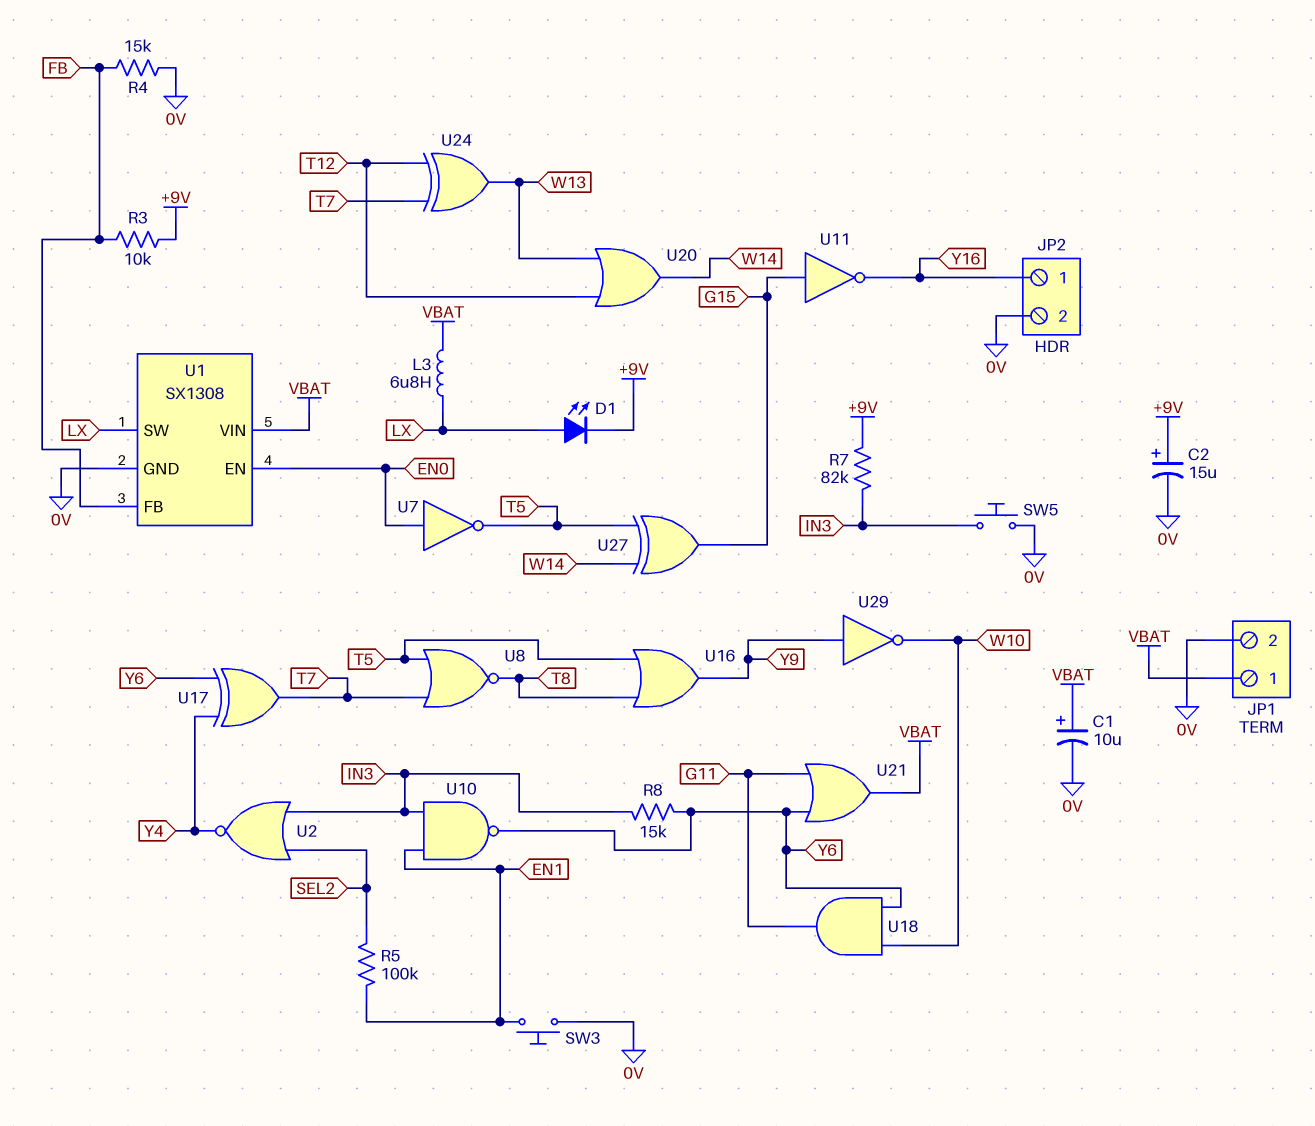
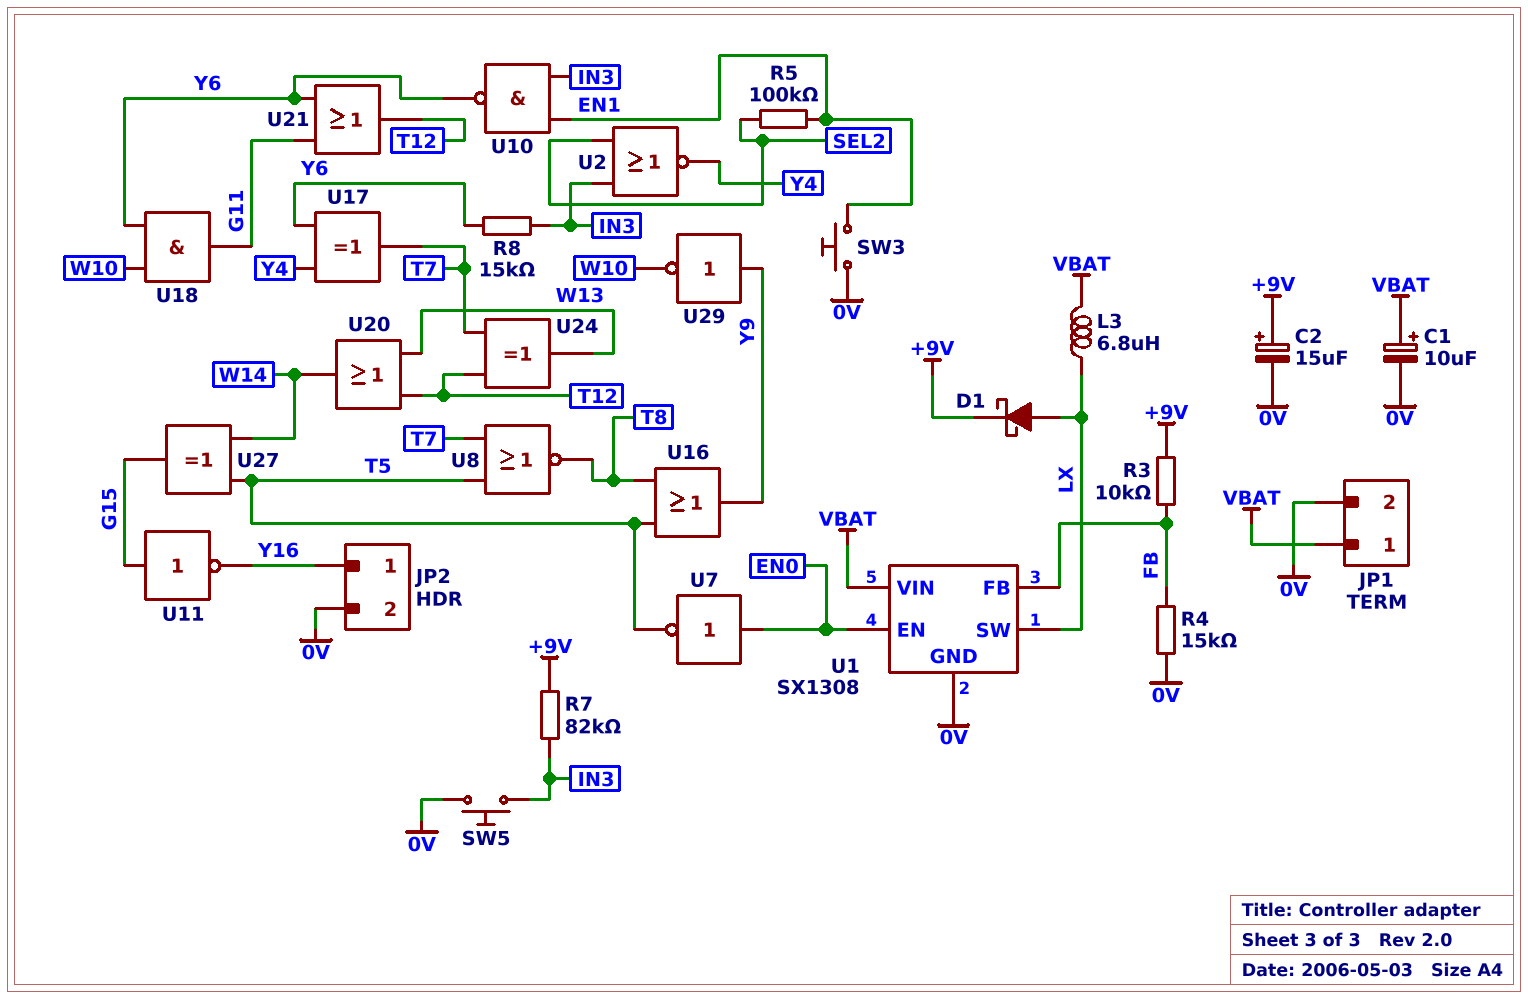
D1: LED (A LX, K +9V) -> schottky (A LX, K +9V)
U21: OR (in G11, in Y6, out VBAT) -> OR (in G11, in Y6, out T12)

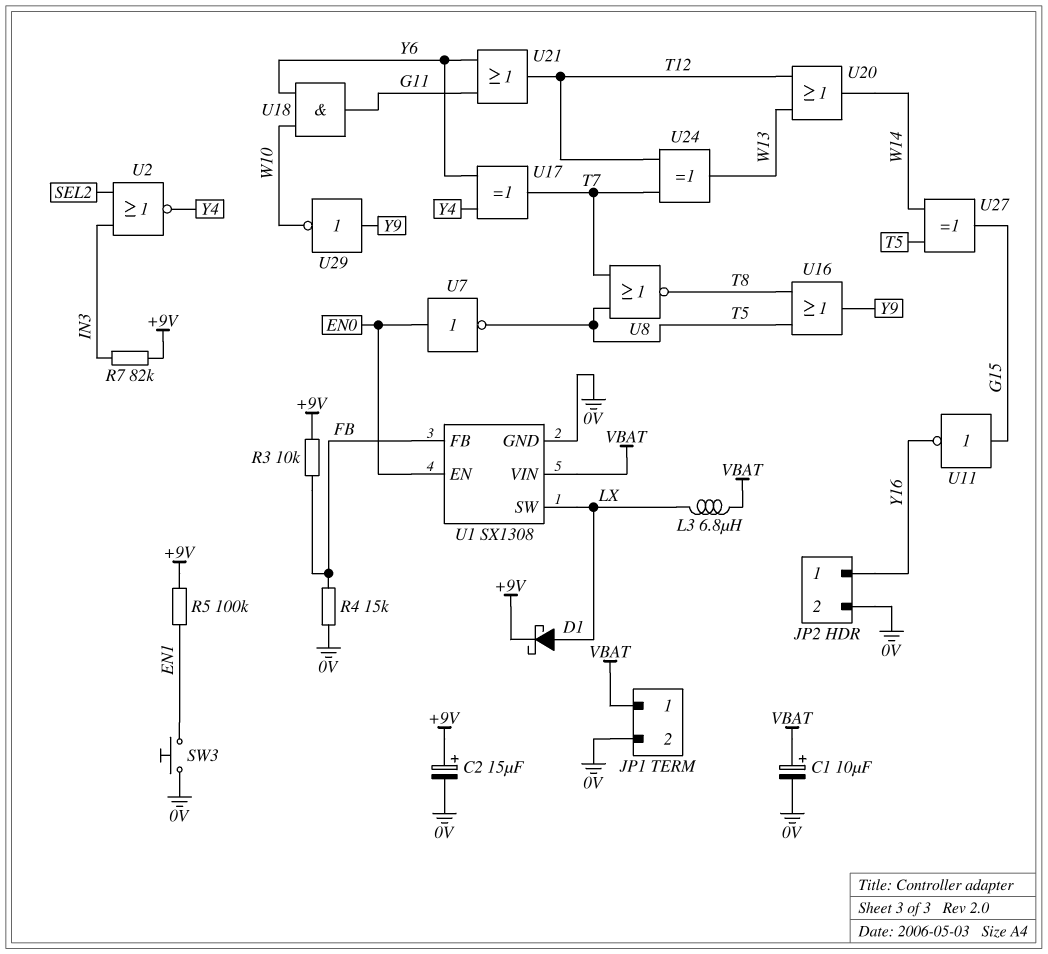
R5: 100k (EN1, SEL2) -> 100k (+9V, EN1)
R8: 15k (IN3, Y6) -> none
SW5: button (0V, IN3) -> none
U10: NAND (in EN1, in IN3, out Y6) -> none

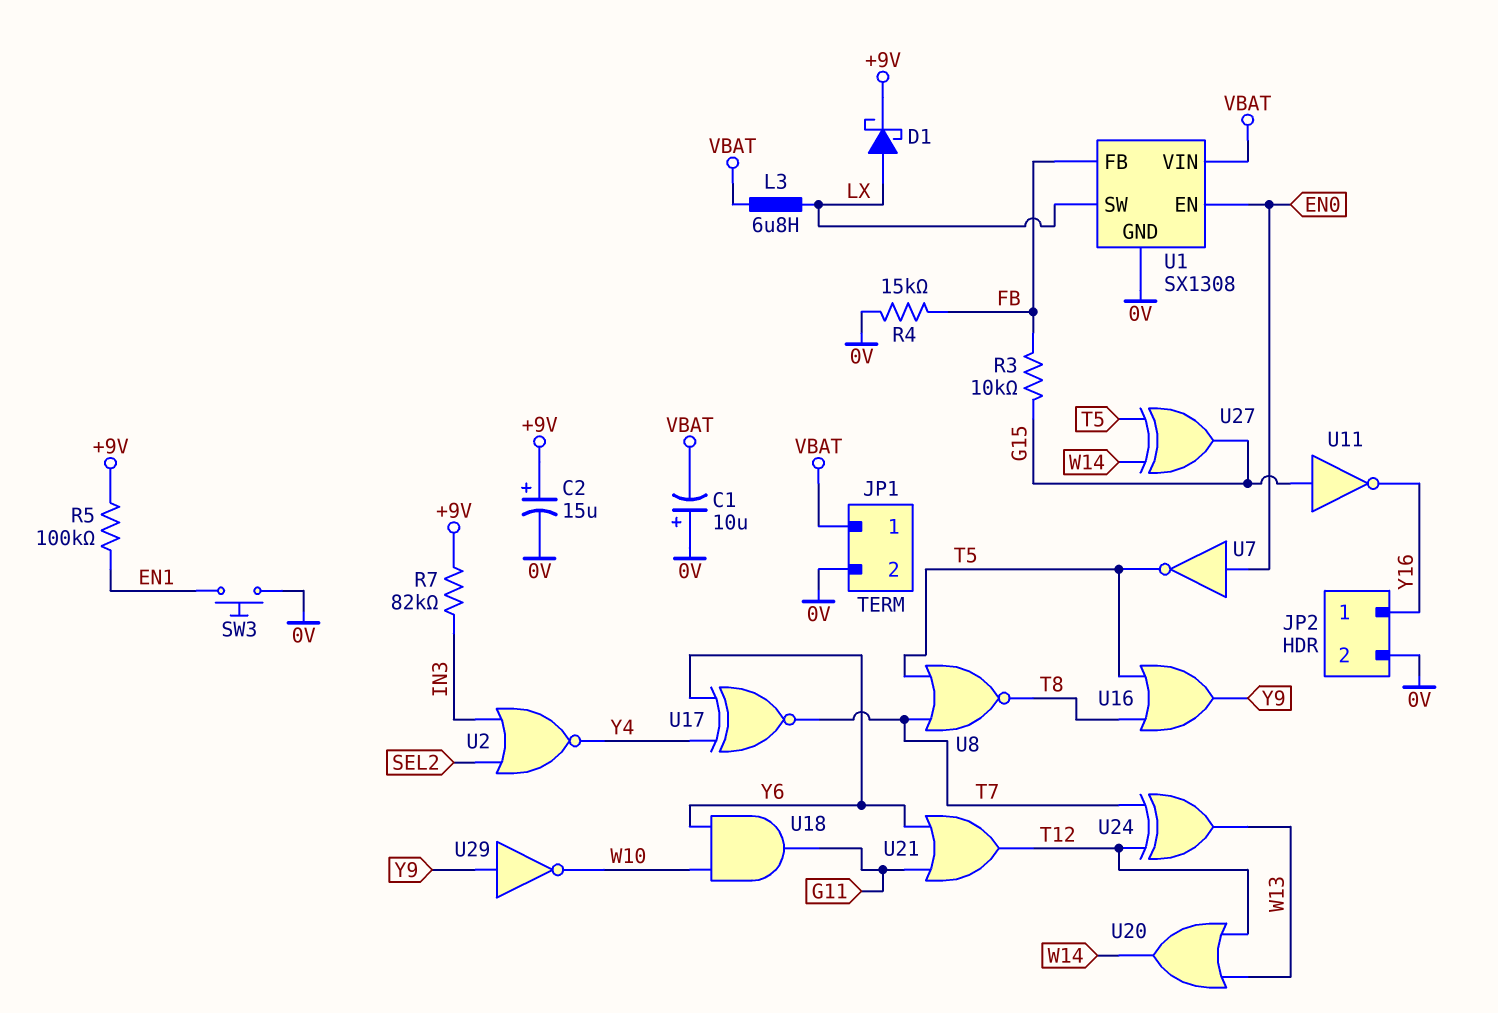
C1: 10uF (plus VBAT, minus 0V) -> 10uF (plus 0V, minus VBAT)
R3: 10k (+9V, FB) -> 10k (FB, G15)
U17: XOR (in Y4, in Y6, out T7) -> XNOR (in Y4, in Y6, out T7)

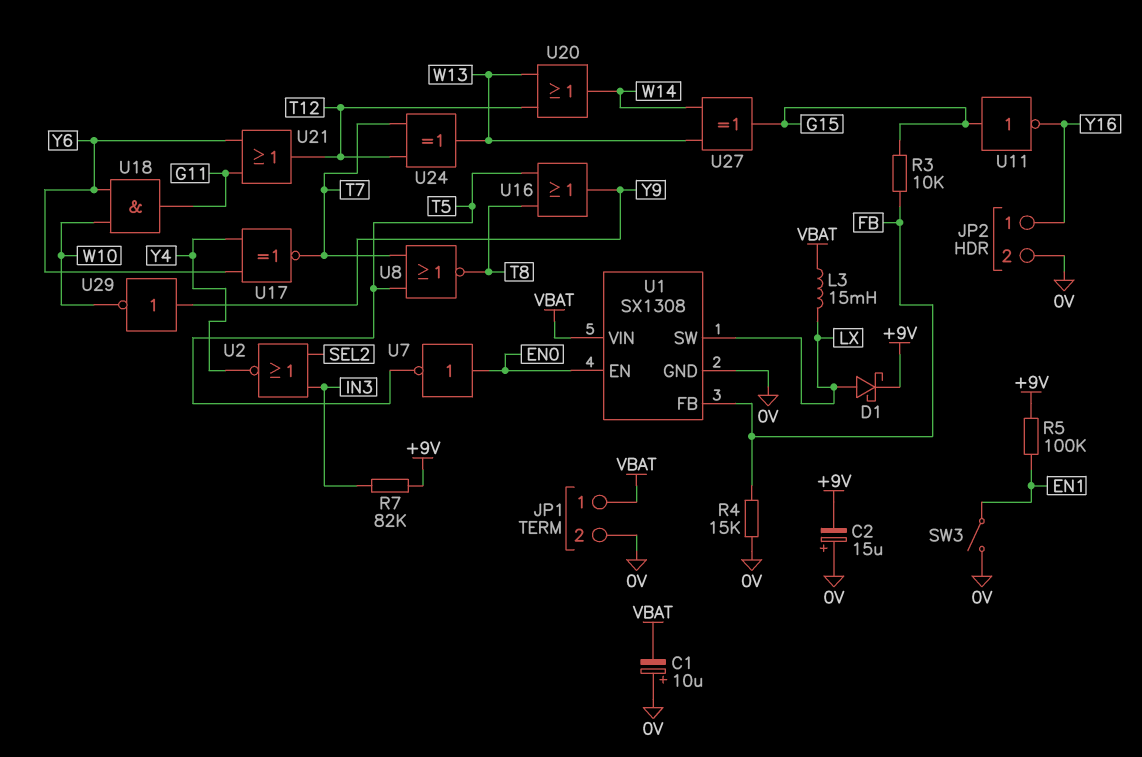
C2: 15uF (plus +9V, minus 0V) -> 15uF (plus 0V, minus +9V)
L3: 6.8uH (LX, VBAT) -> 15mH (LX, VBAT)
SW3: button (0V, EN1) -> switch (0V, EN1)
U27: XOR (in T5, in W14, out G15) -> XOR (in W13, in W14, out G15)

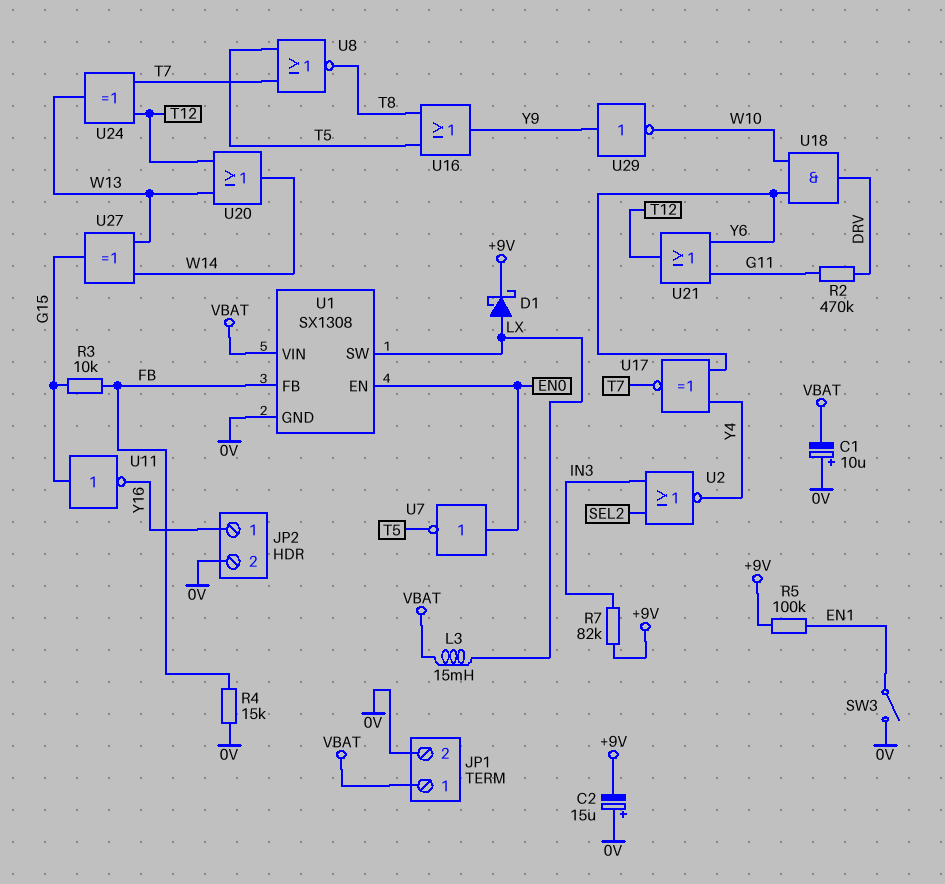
R2: none -> 470k (DRV, G11)
U18: AND (in W10, in Y6, out G11) -> AND (in W10, in Y6, out DRV)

+ + + + + + +

Task statement: Pictures are to be left out; please print the rest of the records above word for word.

Answer to this problem:
D1: LED (A LX, K +9V) -> schottky (A LX, K +9V)
U21: OR (in G11, in Y6, out VBAT) -> OR (in G11, in Y6, out T12)

R5: 100k (EN1, SEL2) -> 100k (+9V, EN1)
R8: 15k (IN3, Y6) -> none
SW5: button (0V, IN3) -> none
U10: NAND (in EN1, in IN3, out Y6) -> none

C1: 10uF (plus VBAT, minus 0V) -> 10uF (plus 0V, minus VBAT)
R3: 10k (+9V, FB) -> 10k (FB, G15)
U17: XOR (in Y4, in Y6, out T7) -> XNOR (in Y4, in Y6, out T7)

C2: 15uF (plus +9V, minus 0V) -> 15uF (plus 0V, minus +9V)
L3: 6.8uH (LX, VBAT) -> 15mH (LX, VBAT)
SW3: button (0V, EN1) -> switch (0V, EN1)
U27: XOR (in T5, in W14, out G15) -> XOR (in W13, in W14, out G15)

R2: none -> 470k (DRV, G11)
U18: AND (in W10, in Y6, out G11) -> AND (in W10, in Y6, out DRV)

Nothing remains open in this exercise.